[[ Provided data open ]]

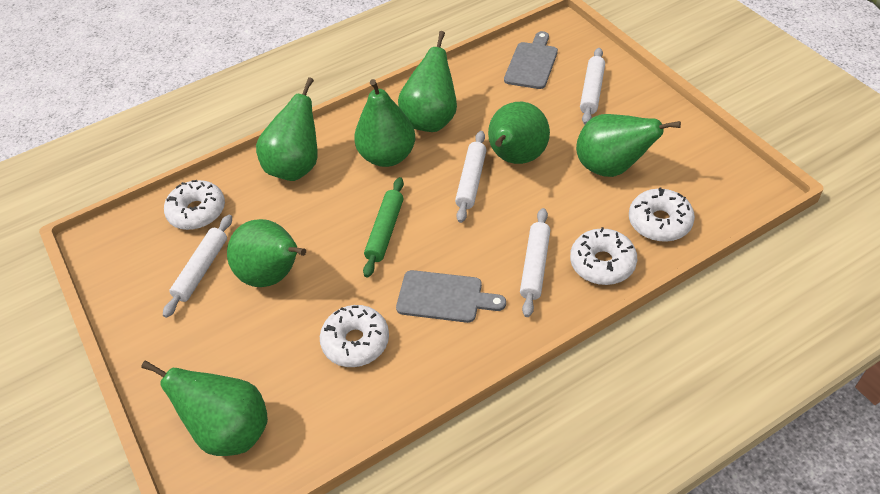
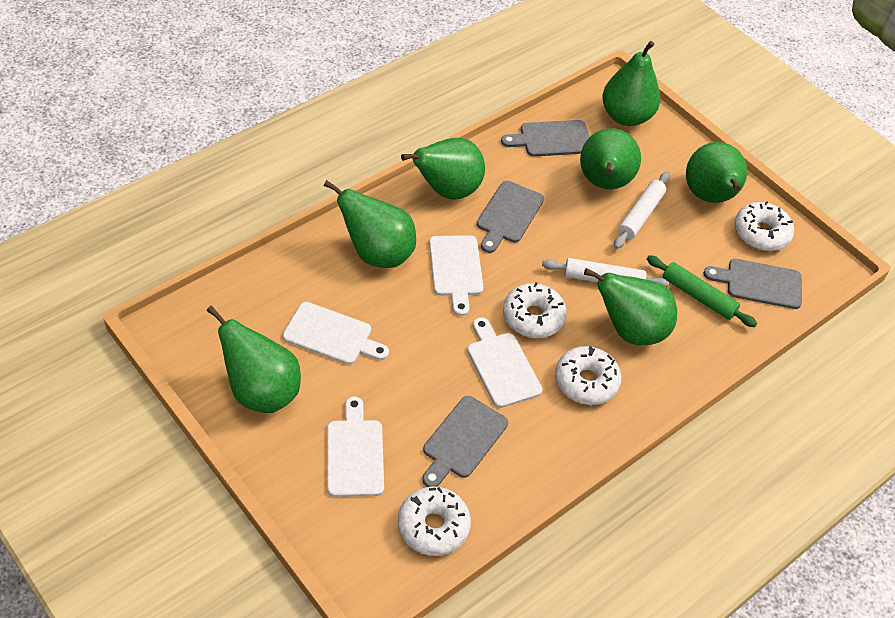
grey cutting board: [396,270,506,323] [504,31,558,89] = 2 -> [422,396,508,487] [477,181,544,253] [501,120,590,157] [704,259,802,309] = 4
white cutting board: none = 0 -> [283,302,389,365] [327,396,384,497] [429,235,483,316] [467,317,542,408] = 4
white rolling pin: [163,215,232,318] [455,131,487,223] [520,208,550,317] [580,48,605,124] = 4 -> [542,258,669,287] [614,172,670,249] = 2

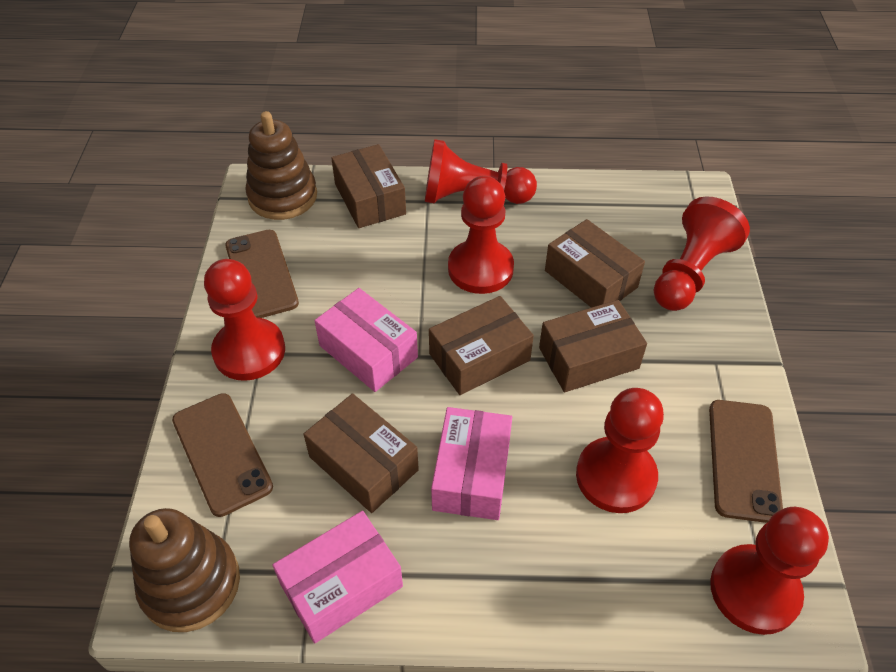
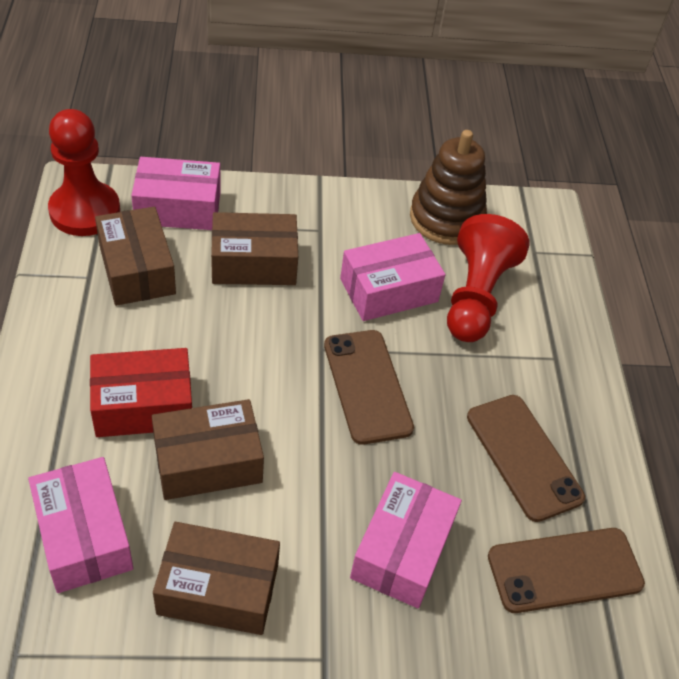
brown box: [303,393,419,513] [331,144,406,228] [429,296,534,395] [539,300,647,392] [545,219,645,308] = 5 -> [95,206,176,306] [152,399,264,500] [153,522,280,635] [211,212,298,285] = 4
brown stacking toy: [129,508,240,632] [246,111,317,220] = 2 -> [410,130,487,245] = 1
pink box: [273,511,403,643] [314,288,418,392] [431,407,512,520] = 3 -> [28,457,133,593] [131,157,221,230] [340,233,445,321] [350,472,462,608] = 4
red box: none = 0 -> [90,348,192,437] = 1
red pawn: [204,259,285,381] [425,139,537,204] [448,176,514,294] [576,388,664,513] [654,196,750,311] [710,507,829,635] = 6 -> [48,109,120,236] [447,214,529,342] = 2

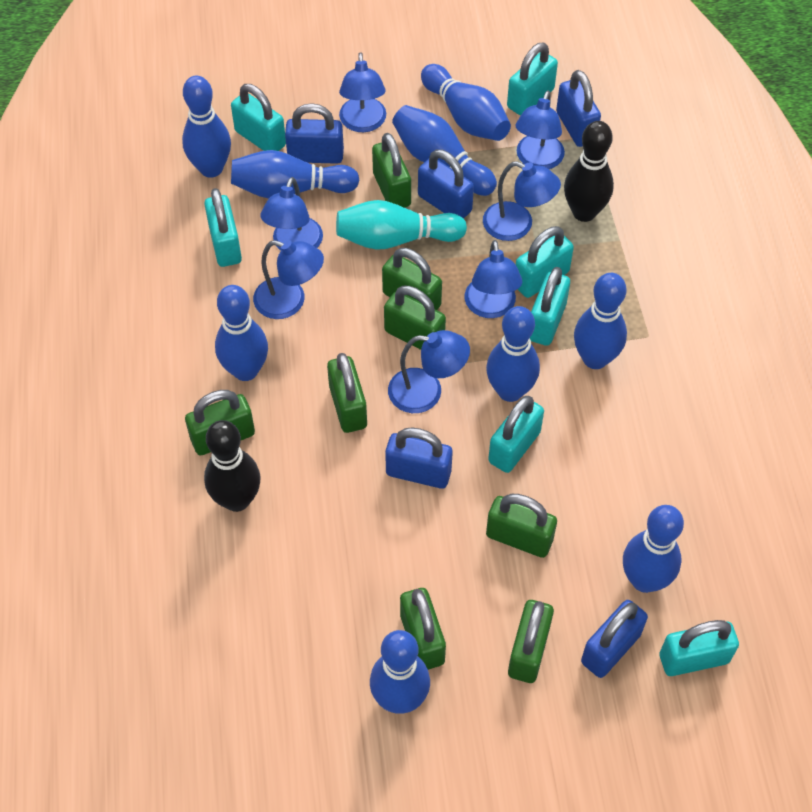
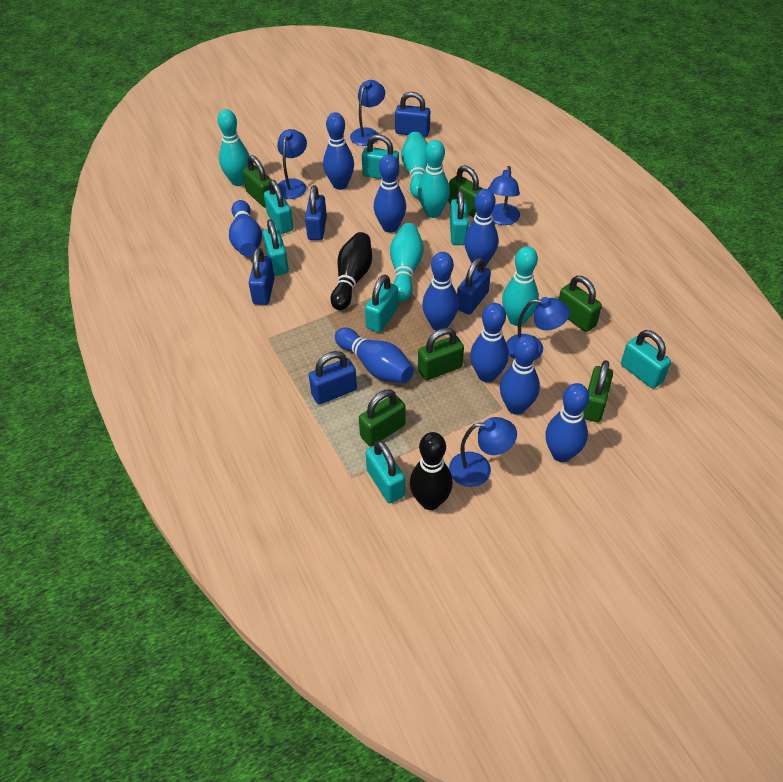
blue lamp: [253,240,324,319] [261,177,323,251] [339,52,386,132] [388,330,470,413] [464,240,522,318] [483,161,561,241] [515,90,565,169] = 7 -> [277,129,307,199] [350,80,385,146] [449,417,517,487] [488,166,520,225] [506,297,570,360] = 5
green padlock: [185,390,255,456] [327,353,367,433] [372,133,411,208] [382,248,442,310] [384,286,446,350] [400,588,446,670] [486,494,557,558] [508,600,554,683] = 8 -> [242,155,272,208] [359,389,405,446] [418,328,464,380] [448,165,483,218] [559,276,602,332] [583,360,613,422] = 6
turquoise bowling pin: [336,200,467,250] = 1 -> [218,109,249,186] [390,223,424,301] [401,132,428,198] [418,140,450,218] [502,246,539,326] = 5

[[ Provided data closed ]]

About this exercise
Keep each line of the records exactly as it is while transcribing them, but leave the images behind.

Result of this exercise
grey cutting board: [396,270,506,323] [504,31,558,89] = 2 -> [422,396,508,487] [477,181,544,253] [501,120,590,157] [704,259,802,309] = 4
white cutting board: none = 0 -> [283,302,389,365] [327,396,384,497] [429,235,483,316] [467,317,542,408] = 4
white rolling pin: [163,215,232,318] [455,131,487,223] [520,208,550,317] [580,48,605,124] = 4 -> [542,258,669,287] [614,172,670,249] = 2

brown box: [303,393,419,513] [331,144,406,228] [429,296,534,395] [539,300,647,392] [545,219,645,308] = 5 -> [95,206,176,306] [152,399,264,500] [153,522,280,635] [211,212,298,285] = 4
brown stacking toy: [129,508,240,632] [246,111,317,220] = 2 -> [410,130,487,245] = 1
pink box: [273,511,403,643] [314,288,418,392] [431,407,512,520] = 3 -> [28,457,133,593] [131,157,221,230] [340,233,445,321] [350,472,462,608] = 4
red box: none = 0 -> [90,348,192,437] = 1
red pawn: [204,259,285,381] [425,139,537,204] [448,176,514,294] [576,388,664,513] [654,196,750,311] [710,507,829,635] = 6 -> [48,109,120,236] [447,214,529,342] = 2

blue lamp: [253,240,324,319] [261,177,323,251] [339,52,386,132] [388,330,470,413] [464,240,522,318] [483,161,561,241] [515,90,565,169] = 7 -> [277,129,307,199] [350,80,385,146] [449,417,517,487] [488,166,520,225] [506,297,570,360] = 5
green padlock: [185,390,255,456] [327,353,367,433] [372,133,411,208] [382,248,442,310] [384,286,446,350] [400,588,446,670] [486,494,557,558] [508,600,554,683] = 8 -> [242,155,272,208] [359,389,405,446] [418,328,464,380] [448,165,483,218] [559,276,602,332] [583,360,613,422] = 6
turquoise bowling pin: [336,200,467,250] = 1 -> [218,109,249,186] [390,223,424,301] [401,132,428,198] [418,140,450,218] [502,246,539,326] = 5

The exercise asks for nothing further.